» Given data
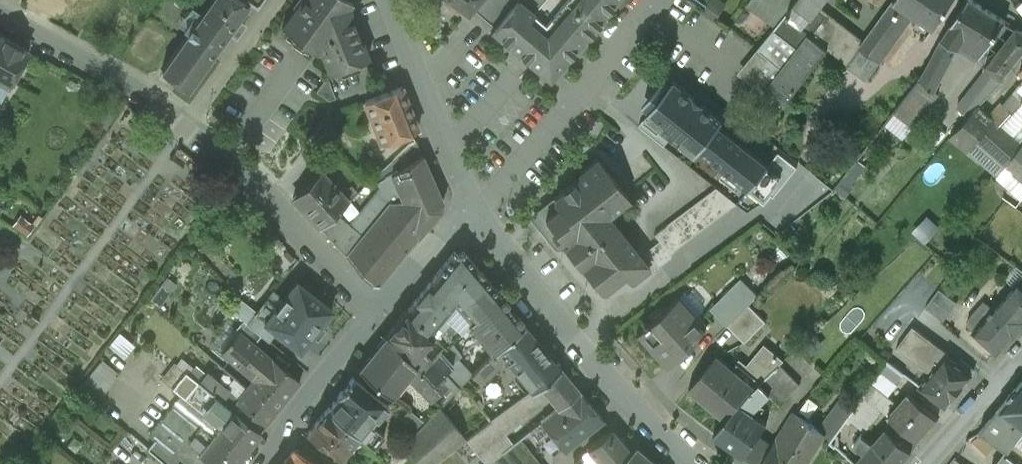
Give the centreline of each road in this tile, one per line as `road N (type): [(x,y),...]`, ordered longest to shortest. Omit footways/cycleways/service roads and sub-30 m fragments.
road 1 (residential): [(378,316),(226,160),(142,96),(0,16)]
road 2 (residential): [(697,463),(576,343),(476,208)]
road 3 (residential): [(476,208),(389,0)]
road 4 (residential): [(378,316),(258,463)]
road 5 (residential): [(476,208),(378,316)]
road 6 (residential): [(926,463),(1021,356)]

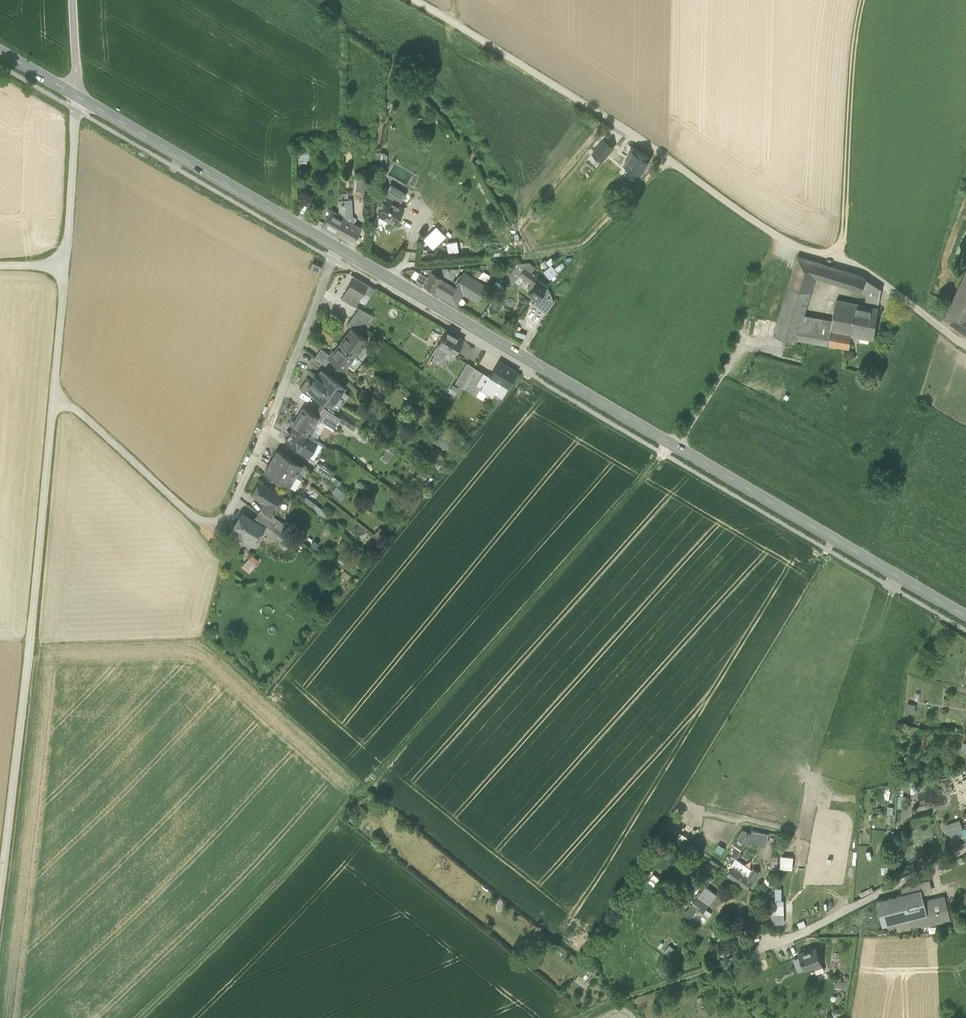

» What to work on
Pass over the images and copy the rest of the material above exactly.

» Your response
Give the centreline of each road in this tile, one per line as `road N (type): [(x,y),...]`, ordered longest to shortest. Omit footways/cycleways/service roads and sub-30 m fragments.
road 1 (residential): [(378,316),(226,160),(142,96),(0,16)]
road 2 (residential): [(697,463),(576,343),(476,208)]
road 3 (residential): [(476,208),(389,0)]
road 4 (residential): [(378,316),(258,463)]
road 5 (residential): [(476,208),(378,316)]
road 6 (residential): [(926,463),(1021,356)]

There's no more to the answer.